*** Opening of Given data ***

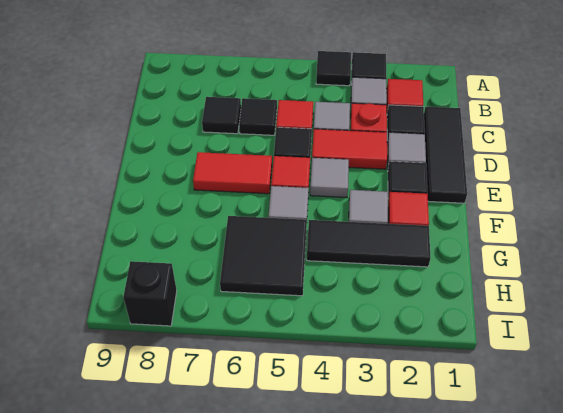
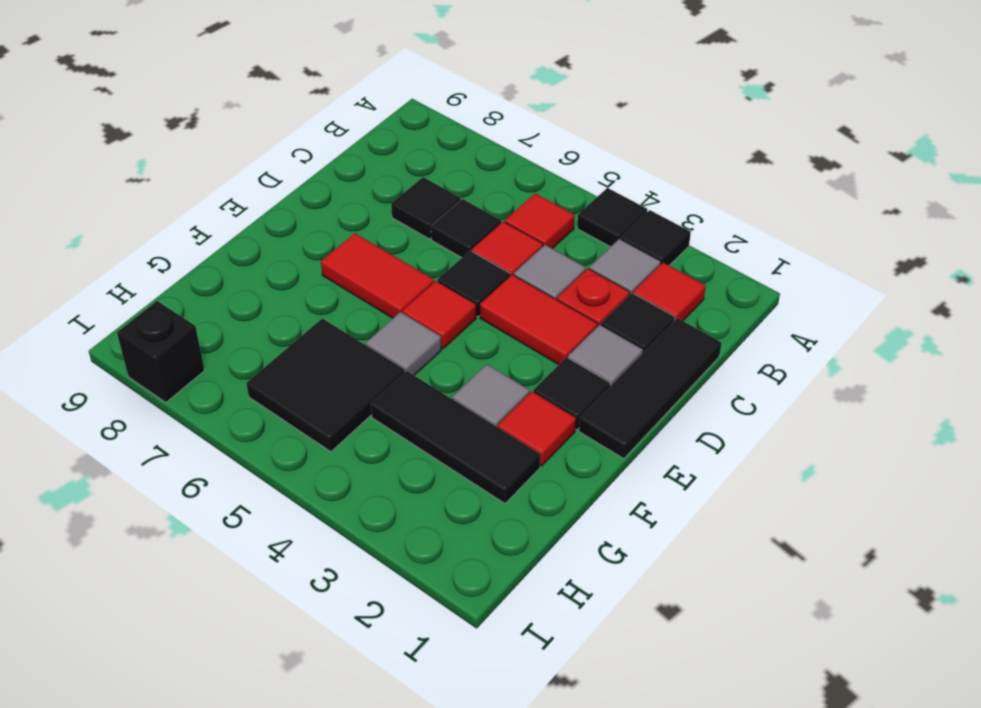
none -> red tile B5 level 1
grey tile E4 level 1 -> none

*** Close of Given data ***
*** Opening of Given data ***

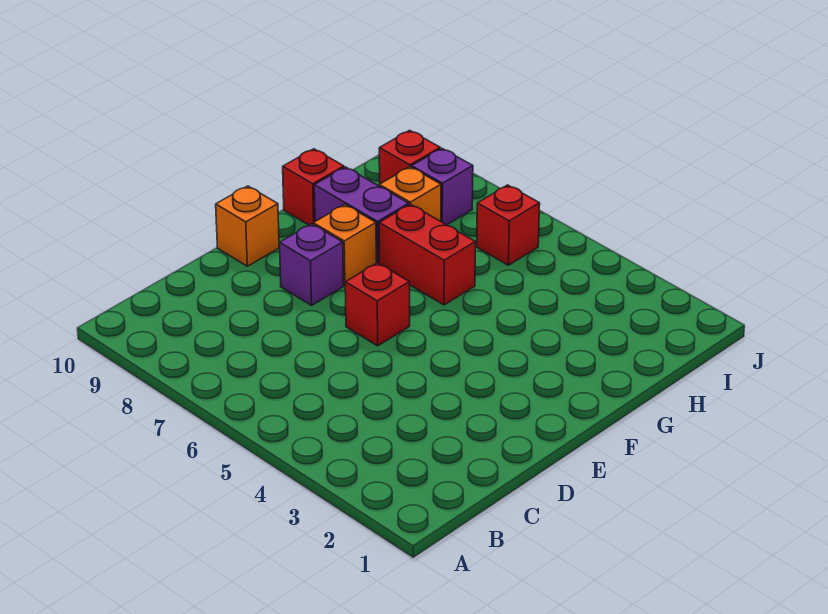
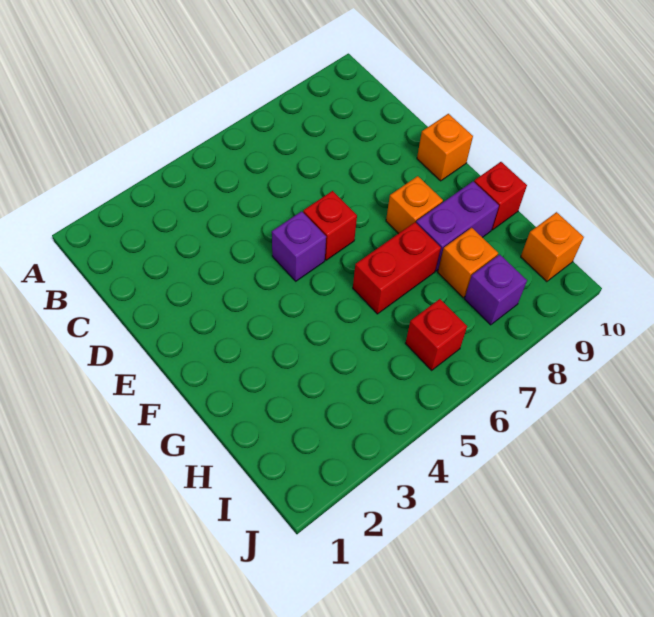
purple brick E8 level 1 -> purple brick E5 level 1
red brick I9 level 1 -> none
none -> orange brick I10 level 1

*** Close of Given data ***

## Exercise requirements
All lines in the listing above from the line containing "purple brick E8" to the line containing "none -> orange brick I10 level 1", inclusive, should be retyped exactly; no other lines should appear.

## Response to this exercise
purple brick E8 level 1 -> purple brick E5 level 1
red brick I9 level 1 -> none
none -> orange brick I10 level 1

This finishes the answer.